## Work order
From the entries below, gather every line containing the string "donut".

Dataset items
====
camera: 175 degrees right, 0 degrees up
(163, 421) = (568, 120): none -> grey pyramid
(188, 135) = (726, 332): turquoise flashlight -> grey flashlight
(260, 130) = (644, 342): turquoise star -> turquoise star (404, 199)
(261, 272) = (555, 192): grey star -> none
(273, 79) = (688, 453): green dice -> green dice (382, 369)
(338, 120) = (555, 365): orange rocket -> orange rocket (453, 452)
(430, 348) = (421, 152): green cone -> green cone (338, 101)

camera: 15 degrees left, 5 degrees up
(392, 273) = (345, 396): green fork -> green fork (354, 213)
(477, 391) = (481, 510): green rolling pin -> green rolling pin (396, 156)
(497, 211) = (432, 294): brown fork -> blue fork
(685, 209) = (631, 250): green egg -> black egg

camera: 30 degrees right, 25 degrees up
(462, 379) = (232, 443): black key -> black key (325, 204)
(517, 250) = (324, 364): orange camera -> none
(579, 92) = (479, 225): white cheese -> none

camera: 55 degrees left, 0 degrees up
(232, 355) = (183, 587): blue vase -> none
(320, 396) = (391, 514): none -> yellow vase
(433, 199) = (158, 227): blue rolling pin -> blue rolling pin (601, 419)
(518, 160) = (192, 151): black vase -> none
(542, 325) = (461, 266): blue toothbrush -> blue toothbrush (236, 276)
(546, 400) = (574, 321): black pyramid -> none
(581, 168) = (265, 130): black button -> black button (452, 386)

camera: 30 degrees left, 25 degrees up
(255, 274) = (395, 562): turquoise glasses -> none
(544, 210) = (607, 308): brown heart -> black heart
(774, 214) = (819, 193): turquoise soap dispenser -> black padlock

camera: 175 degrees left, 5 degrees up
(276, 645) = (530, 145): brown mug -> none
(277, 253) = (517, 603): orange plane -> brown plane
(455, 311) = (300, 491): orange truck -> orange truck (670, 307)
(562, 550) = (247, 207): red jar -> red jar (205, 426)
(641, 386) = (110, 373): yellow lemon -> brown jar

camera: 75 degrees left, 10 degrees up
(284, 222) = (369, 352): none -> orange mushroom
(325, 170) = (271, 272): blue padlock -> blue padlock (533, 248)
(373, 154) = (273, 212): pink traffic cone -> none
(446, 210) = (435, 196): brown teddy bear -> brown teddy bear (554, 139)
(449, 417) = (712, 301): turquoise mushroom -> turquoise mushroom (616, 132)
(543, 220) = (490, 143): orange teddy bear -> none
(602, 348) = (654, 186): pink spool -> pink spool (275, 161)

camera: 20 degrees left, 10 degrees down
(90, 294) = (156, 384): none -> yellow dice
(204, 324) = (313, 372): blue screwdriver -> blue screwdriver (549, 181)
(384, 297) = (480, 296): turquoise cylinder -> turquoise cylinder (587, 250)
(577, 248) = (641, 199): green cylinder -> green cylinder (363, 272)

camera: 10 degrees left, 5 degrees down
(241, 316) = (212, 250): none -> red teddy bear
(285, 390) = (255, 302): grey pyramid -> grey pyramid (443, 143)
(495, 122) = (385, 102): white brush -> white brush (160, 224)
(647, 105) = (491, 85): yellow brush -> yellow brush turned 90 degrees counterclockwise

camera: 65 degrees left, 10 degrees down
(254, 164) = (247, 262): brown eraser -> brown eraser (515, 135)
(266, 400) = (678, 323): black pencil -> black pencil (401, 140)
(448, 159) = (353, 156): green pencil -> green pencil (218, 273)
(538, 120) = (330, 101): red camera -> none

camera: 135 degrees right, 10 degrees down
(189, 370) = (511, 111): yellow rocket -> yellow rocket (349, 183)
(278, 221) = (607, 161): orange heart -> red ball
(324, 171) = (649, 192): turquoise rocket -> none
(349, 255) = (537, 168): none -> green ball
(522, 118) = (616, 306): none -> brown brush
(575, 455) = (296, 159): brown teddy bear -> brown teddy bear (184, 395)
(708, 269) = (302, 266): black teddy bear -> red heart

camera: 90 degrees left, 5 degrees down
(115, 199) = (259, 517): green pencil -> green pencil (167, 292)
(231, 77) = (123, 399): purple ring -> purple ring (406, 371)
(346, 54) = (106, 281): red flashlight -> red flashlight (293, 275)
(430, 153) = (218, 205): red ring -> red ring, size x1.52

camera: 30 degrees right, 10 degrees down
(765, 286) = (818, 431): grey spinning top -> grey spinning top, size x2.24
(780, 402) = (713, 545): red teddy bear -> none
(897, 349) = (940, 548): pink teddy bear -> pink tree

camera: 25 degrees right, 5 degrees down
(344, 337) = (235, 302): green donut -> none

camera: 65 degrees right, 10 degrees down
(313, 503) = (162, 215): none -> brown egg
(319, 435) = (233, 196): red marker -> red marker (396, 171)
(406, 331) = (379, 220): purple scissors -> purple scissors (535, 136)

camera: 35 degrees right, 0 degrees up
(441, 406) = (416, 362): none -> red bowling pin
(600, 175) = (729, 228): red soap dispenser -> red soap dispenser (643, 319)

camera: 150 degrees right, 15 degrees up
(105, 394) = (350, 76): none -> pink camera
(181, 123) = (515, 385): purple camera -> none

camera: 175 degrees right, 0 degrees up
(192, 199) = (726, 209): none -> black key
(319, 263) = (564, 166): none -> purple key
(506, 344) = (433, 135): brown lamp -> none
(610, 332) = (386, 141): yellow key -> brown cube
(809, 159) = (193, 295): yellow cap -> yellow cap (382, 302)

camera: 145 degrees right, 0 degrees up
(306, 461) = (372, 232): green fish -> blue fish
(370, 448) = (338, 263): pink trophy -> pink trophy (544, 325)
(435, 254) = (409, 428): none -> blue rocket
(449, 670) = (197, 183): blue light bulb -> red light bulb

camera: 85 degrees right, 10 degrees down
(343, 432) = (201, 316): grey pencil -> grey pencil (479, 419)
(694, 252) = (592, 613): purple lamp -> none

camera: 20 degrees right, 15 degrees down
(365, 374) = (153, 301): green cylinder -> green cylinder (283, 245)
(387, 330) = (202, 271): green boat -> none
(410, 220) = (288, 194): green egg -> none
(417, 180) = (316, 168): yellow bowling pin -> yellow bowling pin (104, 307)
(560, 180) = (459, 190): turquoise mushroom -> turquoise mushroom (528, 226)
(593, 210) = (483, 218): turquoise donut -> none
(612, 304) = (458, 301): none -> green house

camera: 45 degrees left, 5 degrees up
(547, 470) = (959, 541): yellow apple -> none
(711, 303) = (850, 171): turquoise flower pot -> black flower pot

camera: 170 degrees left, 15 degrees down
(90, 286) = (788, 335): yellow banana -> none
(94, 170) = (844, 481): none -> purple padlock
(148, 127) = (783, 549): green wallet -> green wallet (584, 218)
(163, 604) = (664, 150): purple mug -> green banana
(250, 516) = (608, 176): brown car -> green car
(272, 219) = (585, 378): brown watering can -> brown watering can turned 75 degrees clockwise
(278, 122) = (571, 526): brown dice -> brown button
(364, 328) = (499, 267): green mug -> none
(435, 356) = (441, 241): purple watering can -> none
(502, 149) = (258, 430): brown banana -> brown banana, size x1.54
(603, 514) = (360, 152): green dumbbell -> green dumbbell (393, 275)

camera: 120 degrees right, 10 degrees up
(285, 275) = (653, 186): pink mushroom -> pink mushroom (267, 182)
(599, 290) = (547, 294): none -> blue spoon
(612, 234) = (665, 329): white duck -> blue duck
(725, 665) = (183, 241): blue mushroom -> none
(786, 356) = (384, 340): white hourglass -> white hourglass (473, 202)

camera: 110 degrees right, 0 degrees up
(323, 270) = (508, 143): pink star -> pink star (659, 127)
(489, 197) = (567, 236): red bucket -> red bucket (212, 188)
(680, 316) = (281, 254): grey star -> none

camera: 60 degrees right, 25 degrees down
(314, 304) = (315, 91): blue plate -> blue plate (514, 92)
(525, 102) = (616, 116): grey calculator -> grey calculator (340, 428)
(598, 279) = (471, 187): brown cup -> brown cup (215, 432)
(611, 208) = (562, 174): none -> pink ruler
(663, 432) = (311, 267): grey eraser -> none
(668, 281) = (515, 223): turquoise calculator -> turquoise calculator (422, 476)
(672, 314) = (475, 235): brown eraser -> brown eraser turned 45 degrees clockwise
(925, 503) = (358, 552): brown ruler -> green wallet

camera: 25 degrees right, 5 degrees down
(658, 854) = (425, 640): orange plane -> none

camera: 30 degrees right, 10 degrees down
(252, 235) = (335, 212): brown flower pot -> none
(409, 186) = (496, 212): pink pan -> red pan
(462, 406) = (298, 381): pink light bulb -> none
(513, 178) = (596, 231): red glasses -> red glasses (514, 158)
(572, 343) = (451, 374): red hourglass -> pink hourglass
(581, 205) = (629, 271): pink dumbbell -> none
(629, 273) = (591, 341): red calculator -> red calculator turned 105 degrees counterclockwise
====
## Answer section
(344, 337) = (235, 302): green donut -> none
(593, 210) = (483, 218): turquoise donut -> none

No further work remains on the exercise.